═══ THE DATA

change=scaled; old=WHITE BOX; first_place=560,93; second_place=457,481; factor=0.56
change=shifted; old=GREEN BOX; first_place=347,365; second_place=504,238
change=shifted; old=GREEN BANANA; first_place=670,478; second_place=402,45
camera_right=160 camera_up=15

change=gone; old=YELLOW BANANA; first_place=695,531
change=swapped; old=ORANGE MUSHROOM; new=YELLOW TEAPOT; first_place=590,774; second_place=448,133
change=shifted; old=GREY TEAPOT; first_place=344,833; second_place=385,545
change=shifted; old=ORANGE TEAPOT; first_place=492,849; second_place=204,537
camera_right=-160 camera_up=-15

══════

**DIRECTIONS FOR THIS TASK:**
Give the data again. Keep every line identical.

**SOLUTION FOR THIS PROBLEM:**
change=scaled; old=WHITE BOX; first_place=560,93; second_place=457,481; factor=0.56
change=shifted; old=GREEN BOX; first_place=347,365; second_place=504,238
change=shifted; old=GREEN BANANA; first_place=670,478; second_place=402,45
camera_right=160 camera_up=15

change=gone; old=YELLOW BANANA; first_place=695,531
change=swapped; old=ORANGE MUSHROOM; new=YELLOW TEAPOT; first_place=590,774; second_place=448,133
change=shifted; old=GREY TEAPOT; first_place=344,833; second_place=385,545
change=shifted; old=ORANGE TEAPOT; first_place=492,849; second_place=204,537
camera_right=-160 camera_up=-15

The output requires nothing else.